TASK
Skip the pictures and copy all the data that follows exactly.

(Dataset items)
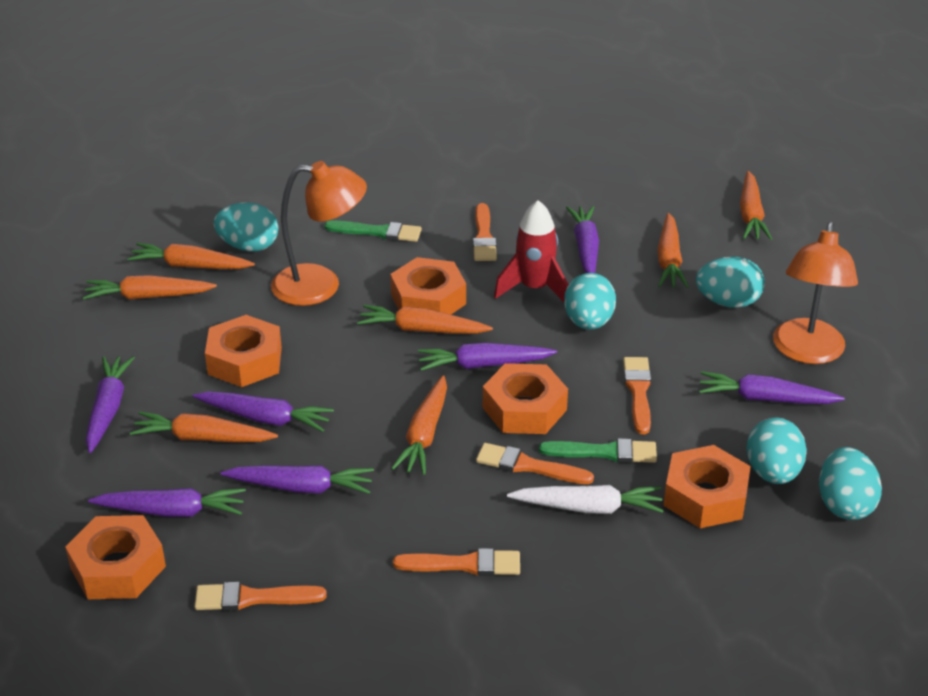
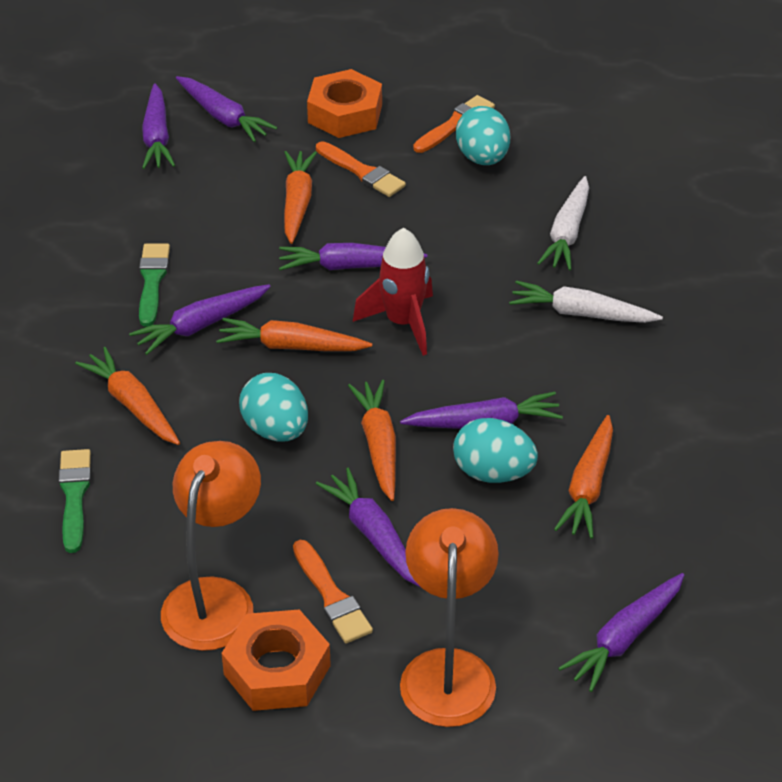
orange brush: 5 -> 3
orange carrot: 7 -> 5
orange nut: 5 -> 2
turquoise egg: 5 -> 3
white carrot: 1 -> 2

SOLUTION TO THE PROBLEM
orange brush: 5 -> 3
orange carrot: 7 -> 5
orange nut: 5 -> 2
turquoise egg: 5 -> 3
white carrot: 1 -> 2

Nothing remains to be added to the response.